# WHAT YOU NEED TO DO:
In the records below, find each line holding the word "RECT" and copy it.

** GIVEN DATA follows **

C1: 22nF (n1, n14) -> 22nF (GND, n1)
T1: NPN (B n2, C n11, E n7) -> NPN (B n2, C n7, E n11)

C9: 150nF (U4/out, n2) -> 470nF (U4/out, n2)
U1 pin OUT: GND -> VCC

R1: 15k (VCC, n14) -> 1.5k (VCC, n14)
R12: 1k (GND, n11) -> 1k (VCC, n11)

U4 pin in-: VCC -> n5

** End of GIVEN DATA **
** GIVEN DATA follows **

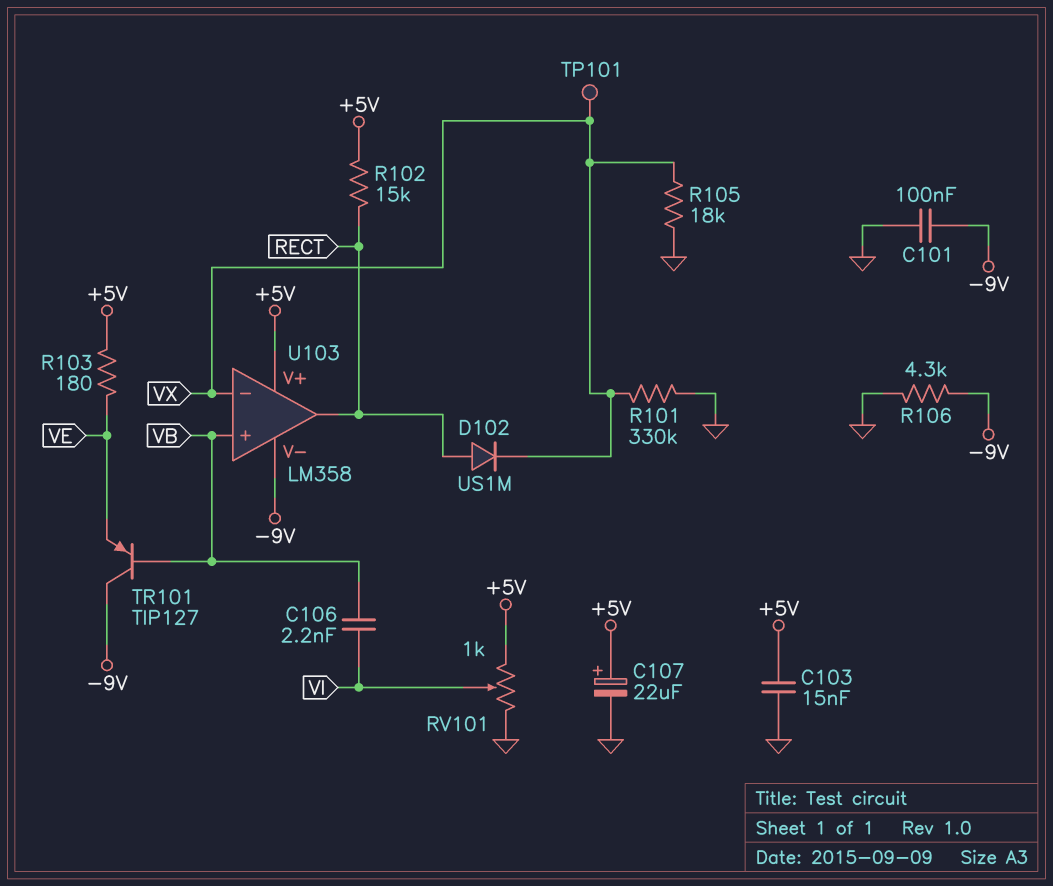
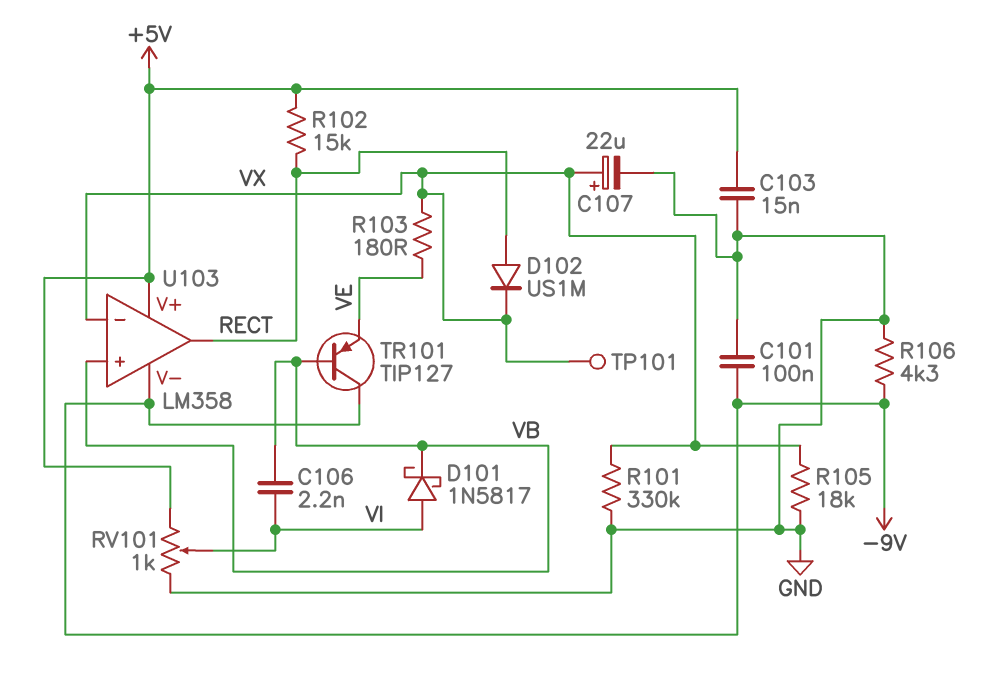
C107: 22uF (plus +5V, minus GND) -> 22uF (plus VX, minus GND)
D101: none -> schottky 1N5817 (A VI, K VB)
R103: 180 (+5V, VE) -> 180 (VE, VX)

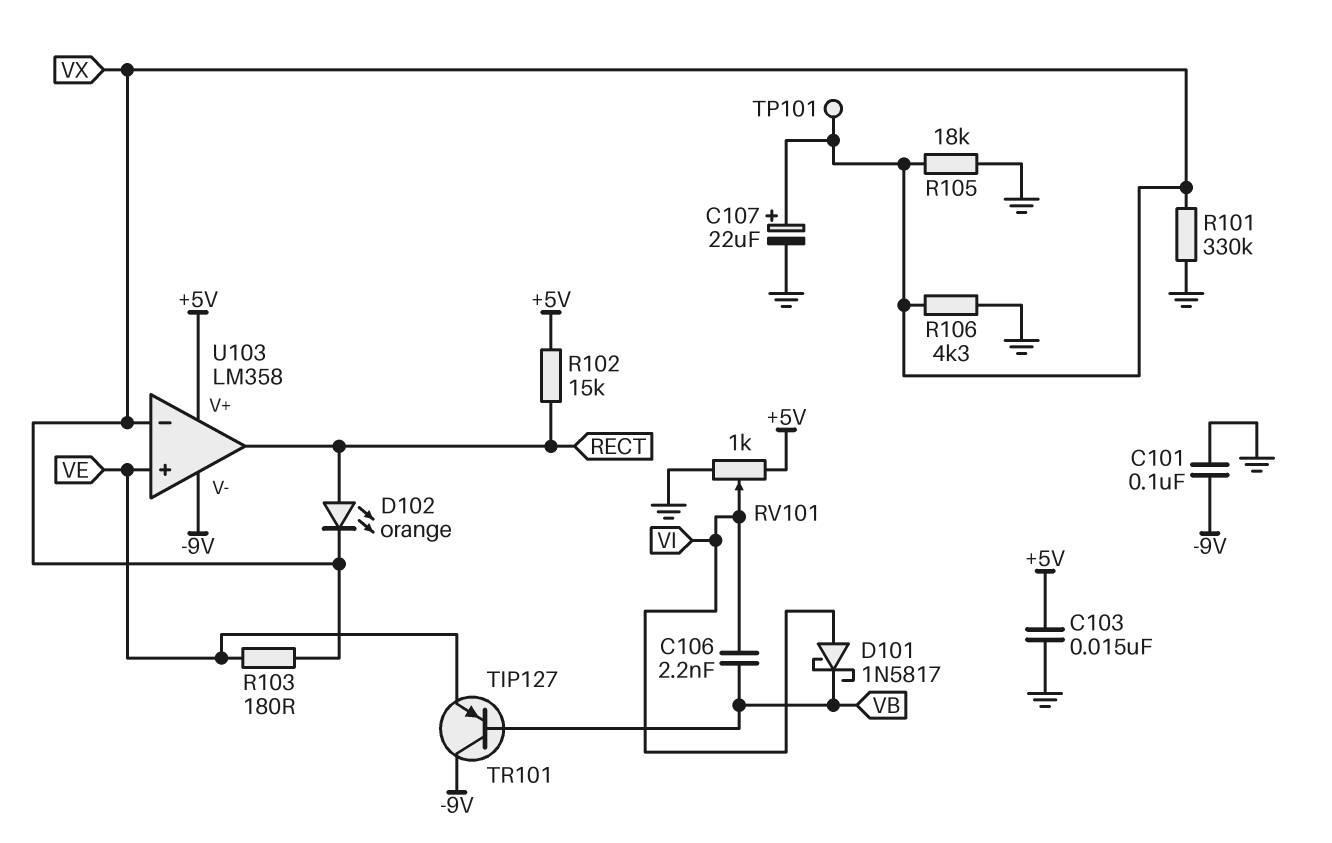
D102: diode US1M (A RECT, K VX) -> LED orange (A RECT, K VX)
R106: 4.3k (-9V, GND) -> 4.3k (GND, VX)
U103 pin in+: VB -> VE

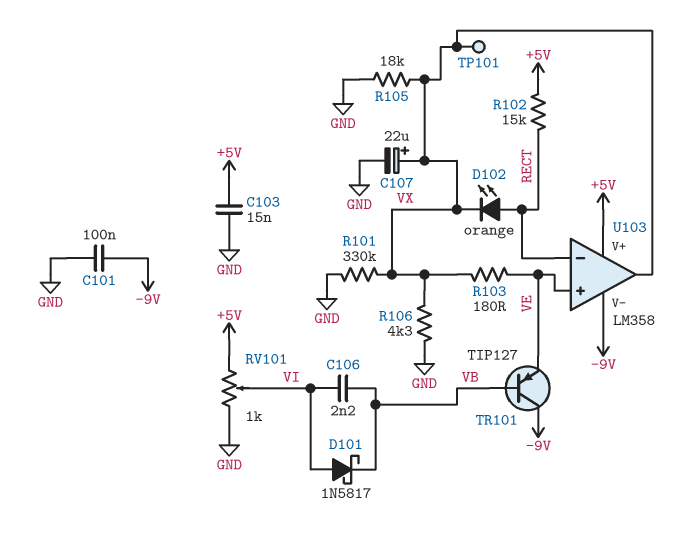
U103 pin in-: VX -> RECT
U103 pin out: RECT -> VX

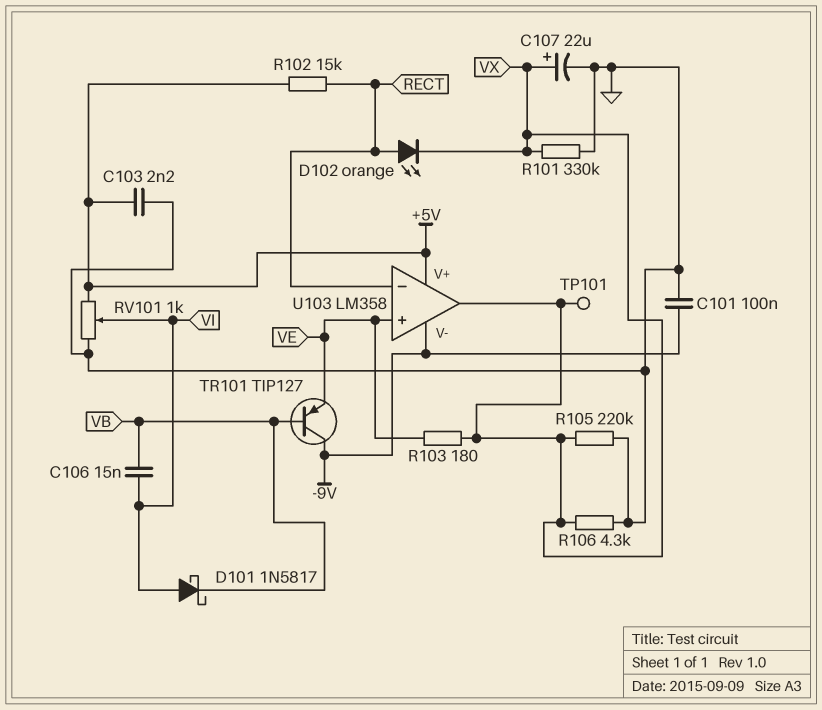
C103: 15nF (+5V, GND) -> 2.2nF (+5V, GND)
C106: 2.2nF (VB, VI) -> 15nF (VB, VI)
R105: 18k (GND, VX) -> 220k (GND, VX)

** End of GIVEN DATA **

# EXERCISE OUTPUT:
D102: diode US1M (A RECT, K VX) -> LED orange (A RECT, K VX)
U103 pin in-: VX -> RECT
U103 pin out: RECT -> VX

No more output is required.